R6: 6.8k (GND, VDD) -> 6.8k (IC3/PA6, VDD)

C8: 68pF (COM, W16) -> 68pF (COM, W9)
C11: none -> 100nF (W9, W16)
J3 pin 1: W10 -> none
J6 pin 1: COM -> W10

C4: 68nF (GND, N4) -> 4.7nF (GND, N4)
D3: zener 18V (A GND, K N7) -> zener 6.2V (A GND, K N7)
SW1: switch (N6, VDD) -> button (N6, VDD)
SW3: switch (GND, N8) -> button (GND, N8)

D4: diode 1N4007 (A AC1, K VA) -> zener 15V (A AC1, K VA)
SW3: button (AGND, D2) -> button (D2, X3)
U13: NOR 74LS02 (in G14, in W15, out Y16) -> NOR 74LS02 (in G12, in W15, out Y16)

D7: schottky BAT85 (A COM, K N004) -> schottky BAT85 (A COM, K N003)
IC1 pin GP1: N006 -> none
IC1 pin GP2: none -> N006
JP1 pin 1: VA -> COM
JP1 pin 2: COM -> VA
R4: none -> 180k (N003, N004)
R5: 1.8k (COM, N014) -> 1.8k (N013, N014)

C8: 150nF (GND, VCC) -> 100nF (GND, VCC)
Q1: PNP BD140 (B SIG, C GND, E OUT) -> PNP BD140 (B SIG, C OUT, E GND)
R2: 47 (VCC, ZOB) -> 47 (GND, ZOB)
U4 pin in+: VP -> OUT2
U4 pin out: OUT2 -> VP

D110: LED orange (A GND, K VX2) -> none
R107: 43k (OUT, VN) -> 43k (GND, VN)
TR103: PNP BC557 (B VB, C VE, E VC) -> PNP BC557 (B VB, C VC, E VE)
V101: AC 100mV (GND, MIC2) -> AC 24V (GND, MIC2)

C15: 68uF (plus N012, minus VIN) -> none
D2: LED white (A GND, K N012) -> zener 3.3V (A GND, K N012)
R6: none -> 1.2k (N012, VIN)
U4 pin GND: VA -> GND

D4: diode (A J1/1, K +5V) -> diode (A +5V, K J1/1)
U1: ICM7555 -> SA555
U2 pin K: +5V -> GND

:: WORK TO COMPLETE ::
Filter the entries down to the lines holding the string "switch". Copy each of those lines.

:: EXPECTED ANSWER ::
SW1: switch (N6, VDD) -> button (N6, VDD)
SW3: switch (GND, N8) -> button (GND, N8)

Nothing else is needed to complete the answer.